- _Before-and-after object lists_:

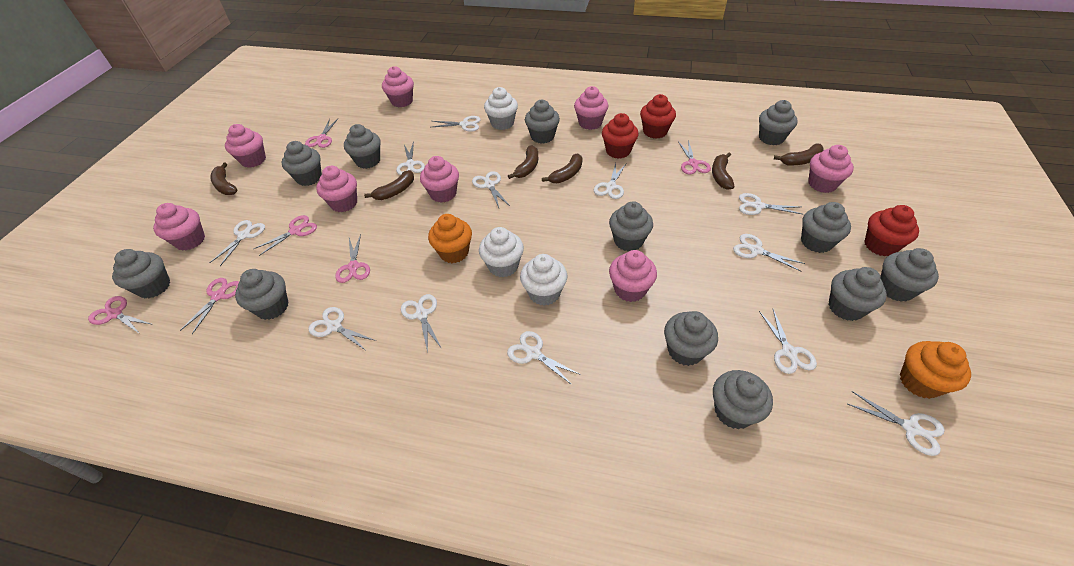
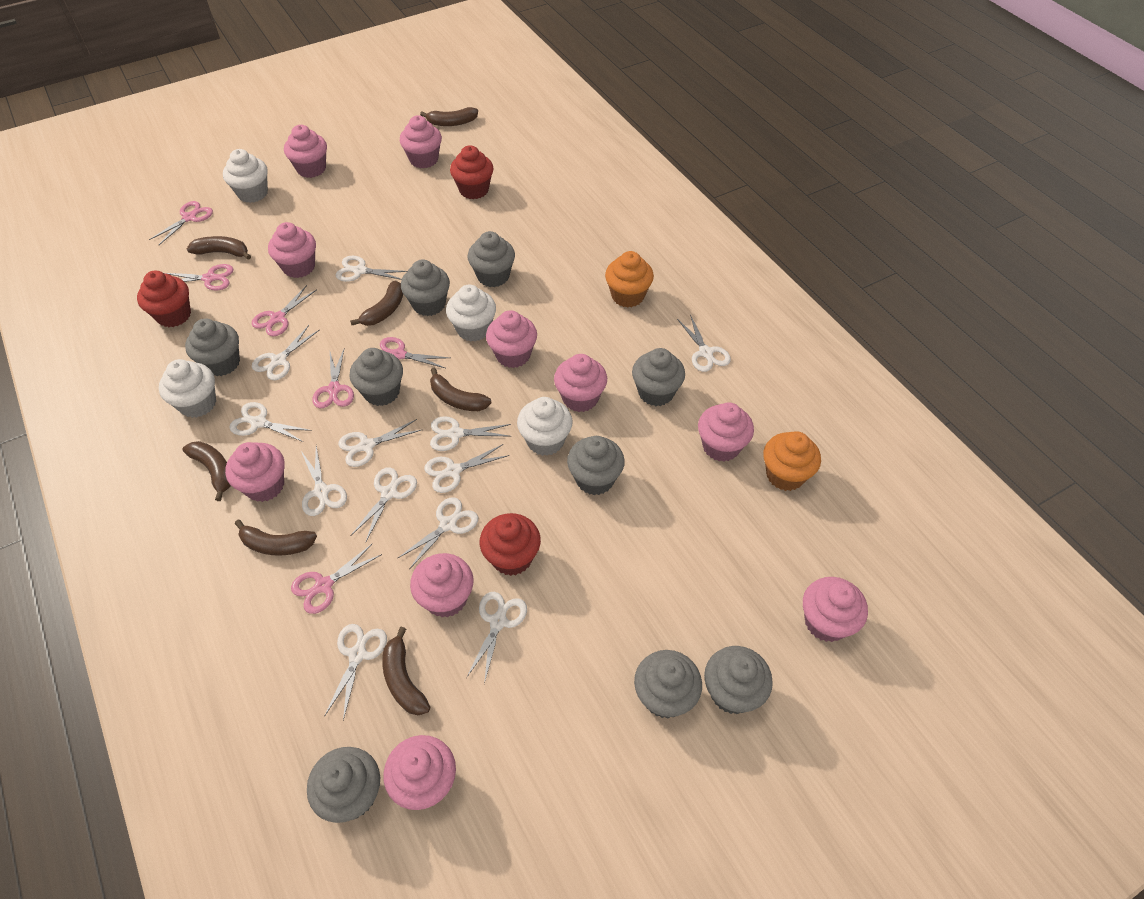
brown banana: 6 -> 7
grey cupcake: 12 -> 9
pink cupcake: 8 -> 10
white cupcake: 3 -> 4

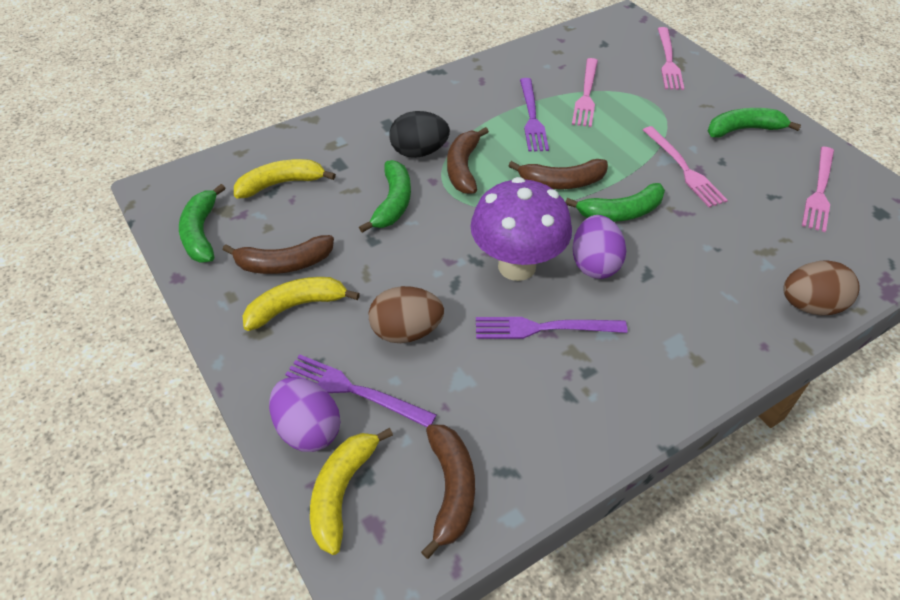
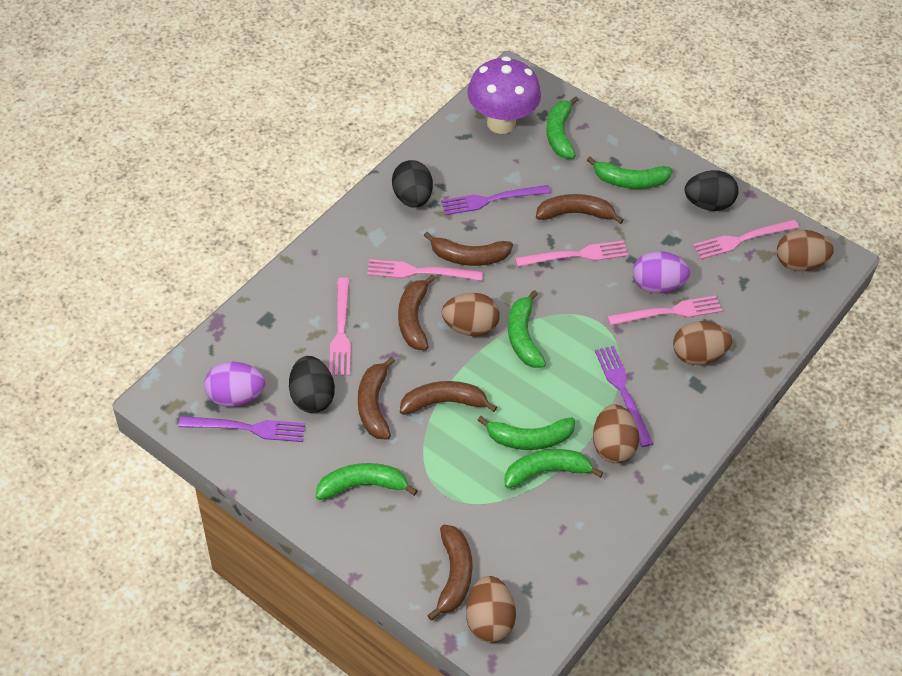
black egg: 1 -> 3
brown banana: 4 -> 6
brown egg: 2 -> 5
green banana: 4 -> 6
pink fork: 4 -> 5
yellow banana: 3 -> 0

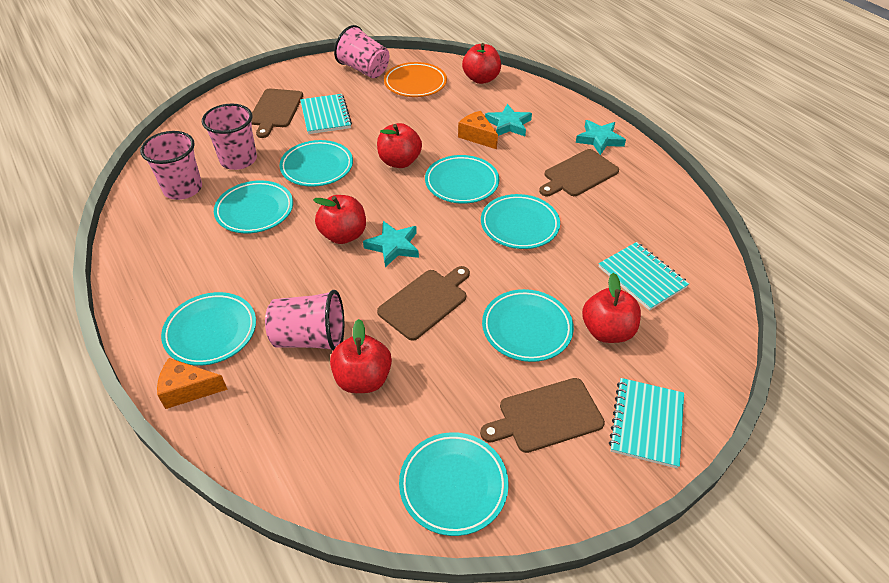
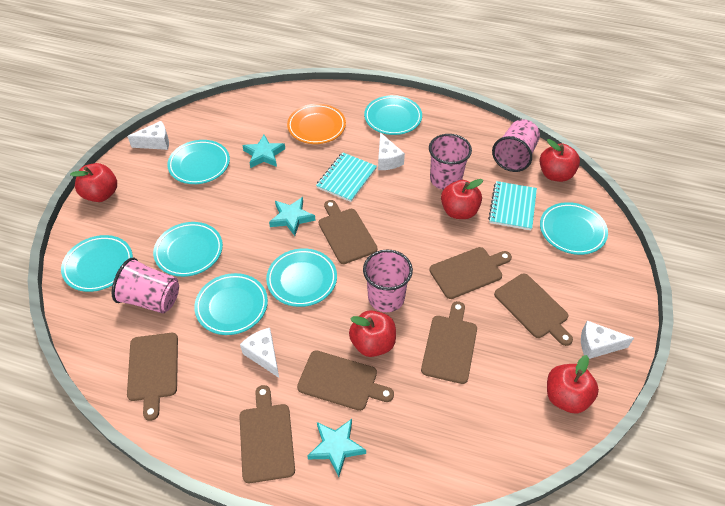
brown cutting board: 4 -> 7
orange cheese: 2 -> 0
turquoise notebook: 3 -> 2
white cheese: 0 -> 4

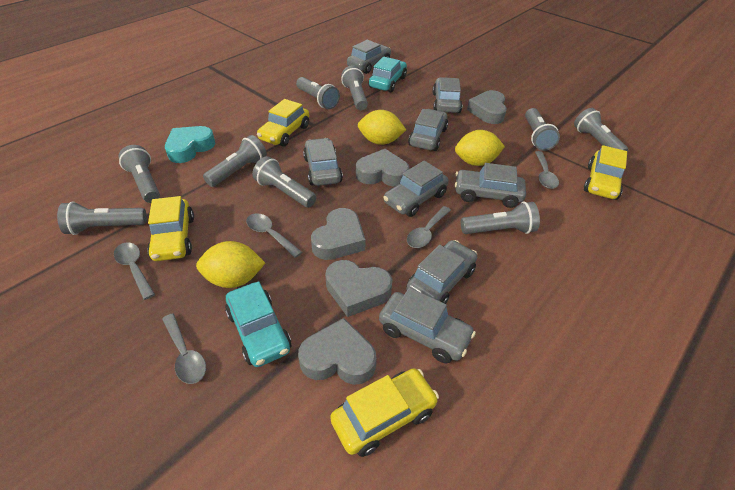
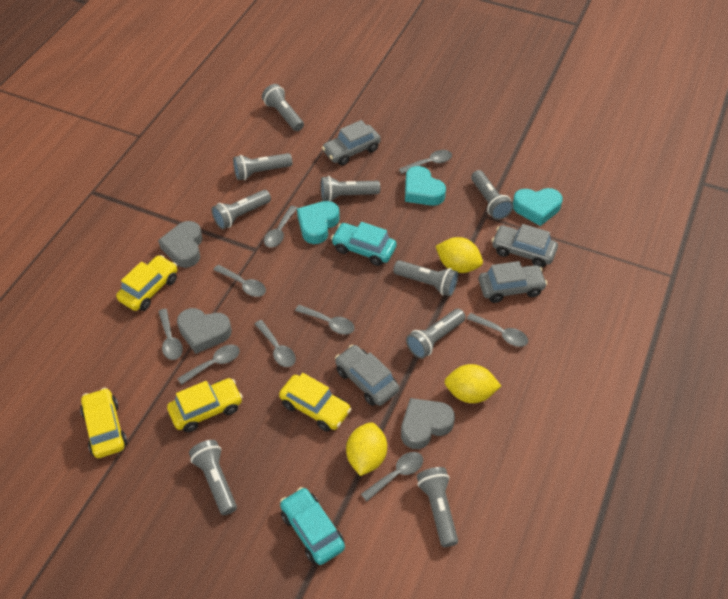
grey car: 8 -> 4
grey heart: 5 -> 3
grey spoon: 5 -> 9
turquoise heart: 1 -> 3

- _Assignment_: Repeat word for word, and nothing more, the lines between the line containing "yellow banana: 3 -> 0" and the last line of the records above, inclusive, without pictures.

- _Answer space_:
yellow banana: 3 -> 0

brown cutting board: 4 -> 7
orange cheese: 2 -> 0
turquoise notebook: 3 -> 2
white cheese: 0 -> 4

grey car: 8 -> 4
grey heart: 5 -> 3
grey spoon: 5 -> 9
turquoise heart: 1 -> 3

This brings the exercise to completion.